* BEGIN THE DATA *
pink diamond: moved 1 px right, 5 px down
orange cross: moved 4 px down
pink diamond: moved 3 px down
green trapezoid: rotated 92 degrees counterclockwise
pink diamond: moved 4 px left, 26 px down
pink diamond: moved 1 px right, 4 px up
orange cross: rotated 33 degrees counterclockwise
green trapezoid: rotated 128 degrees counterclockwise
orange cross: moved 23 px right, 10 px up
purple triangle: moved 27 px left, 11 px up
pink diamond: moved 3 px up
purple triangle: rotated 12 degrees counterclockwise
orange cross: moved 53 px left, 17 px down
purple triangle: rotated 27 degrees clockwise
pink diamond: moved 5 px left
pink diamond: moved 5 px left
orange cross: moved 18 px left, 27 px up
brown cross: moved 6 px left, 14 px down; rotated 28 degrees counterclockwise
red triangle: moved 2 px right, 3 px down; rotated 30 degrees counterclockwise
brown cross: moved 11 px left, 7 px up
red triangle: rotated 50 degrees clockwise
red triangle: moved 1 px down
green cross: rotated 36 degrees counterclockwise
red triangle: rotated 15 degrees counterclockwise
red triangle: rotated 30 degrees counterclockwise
* END THE DATA *
* BEGIN THE DATA *
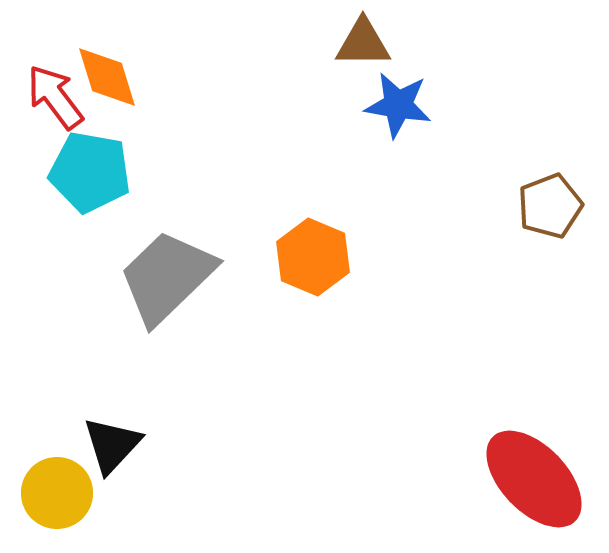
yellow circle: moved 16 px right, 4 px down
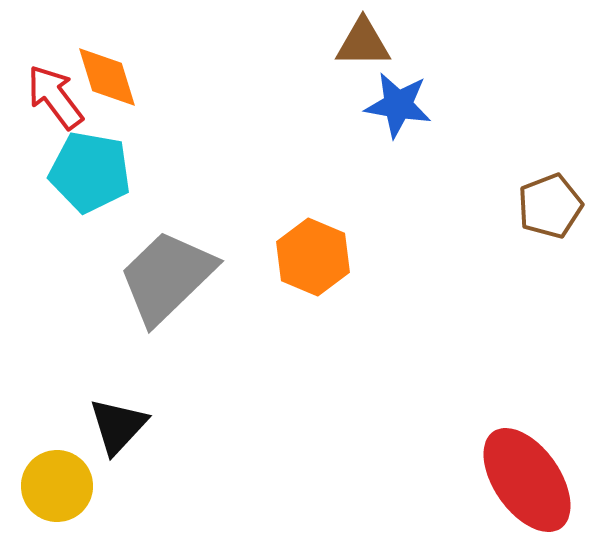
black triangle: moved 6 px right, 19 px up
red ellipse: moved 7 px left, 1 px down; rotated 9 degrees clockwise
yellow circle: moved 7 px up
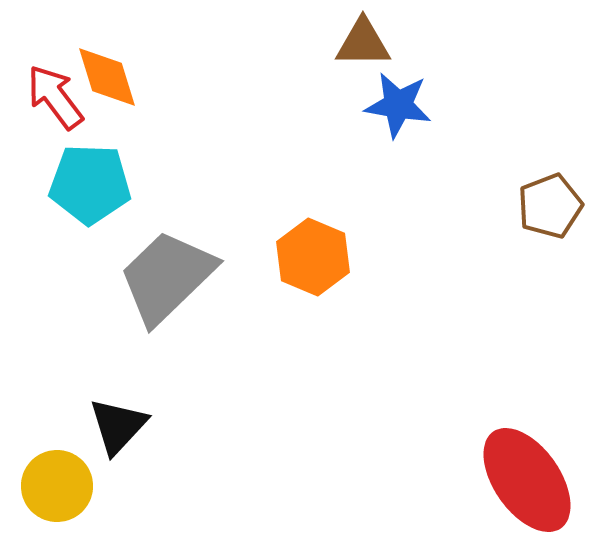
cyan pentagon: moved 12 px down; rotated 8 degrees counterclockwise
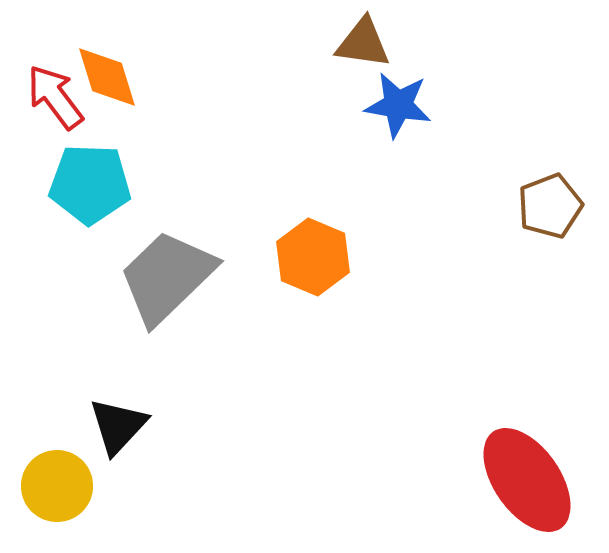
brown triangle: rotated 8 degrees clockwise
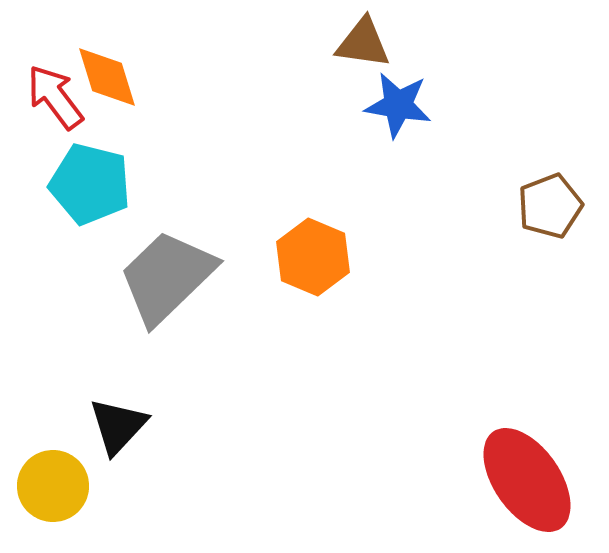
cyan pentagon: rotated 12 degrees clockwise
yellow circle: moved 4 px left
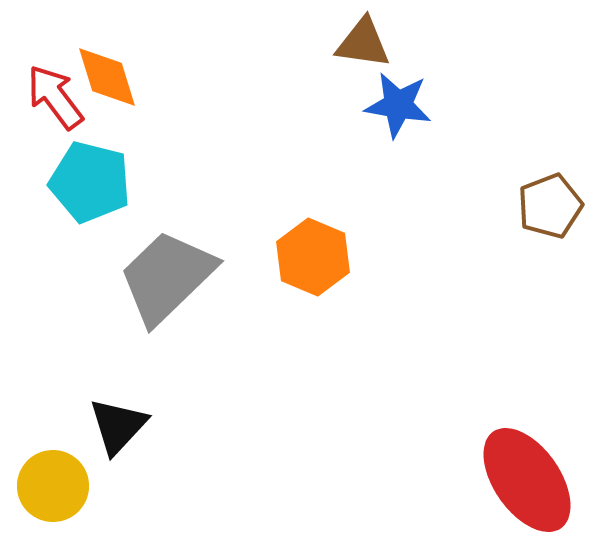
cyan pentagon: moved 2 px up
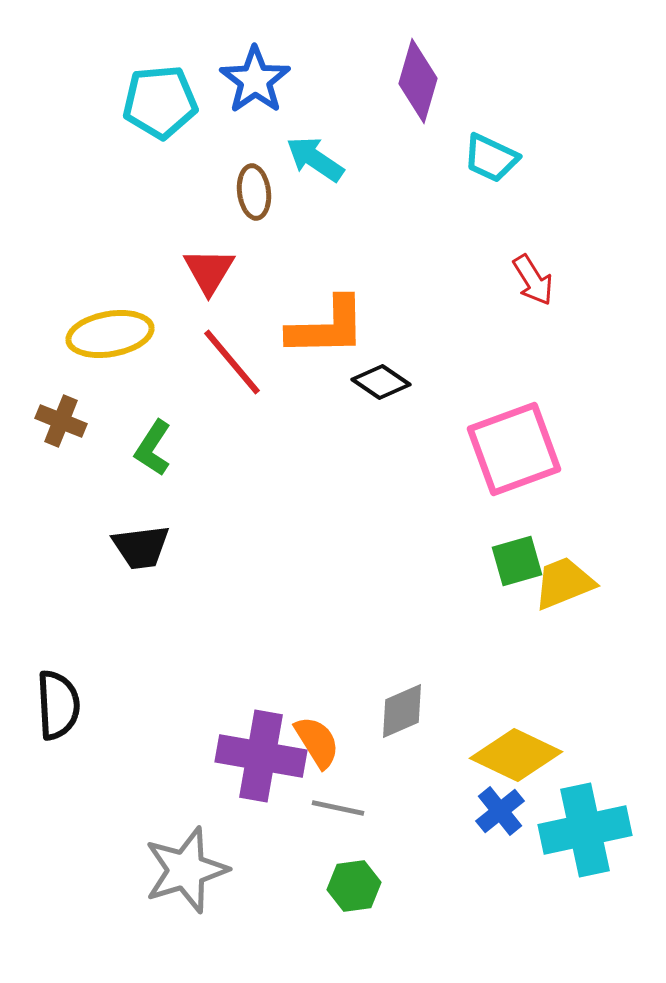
* END THE DATA *
▶ [TASK OBJECTIVE]:
Copy out the records above, word for word, from the line containing "pink diamond: moved 1 px right, 5 px down" through the line containing "orange cross: moved 53 px left, 17 px down", including both of those lines and nothing else.

▶ [RESPONSE TO THE EXERCISE]:
pink diamond: moved 1 px right, 5 px down
orange cross: moved 4 px down
pink diamond: moved 3 px down
green trapezoid: rotated 92 degrees counterclockwise
pink diamond: moved 4 px left, 26 px down
pink diamond: moved 1 px right, 4 px up
orange cross: rotated 33 degrees counterclockwise
green trapezoid: rotated 128 degrees counterclockwise
orange cross: moved 23 px right, 10 px up
purple triangle: moved 27 px left, 11 px up
pink diamond: moved 3 px up
purple triangle: rotated 12 degrees counterclockwise
orange cross: moved 53 px left, 17 px down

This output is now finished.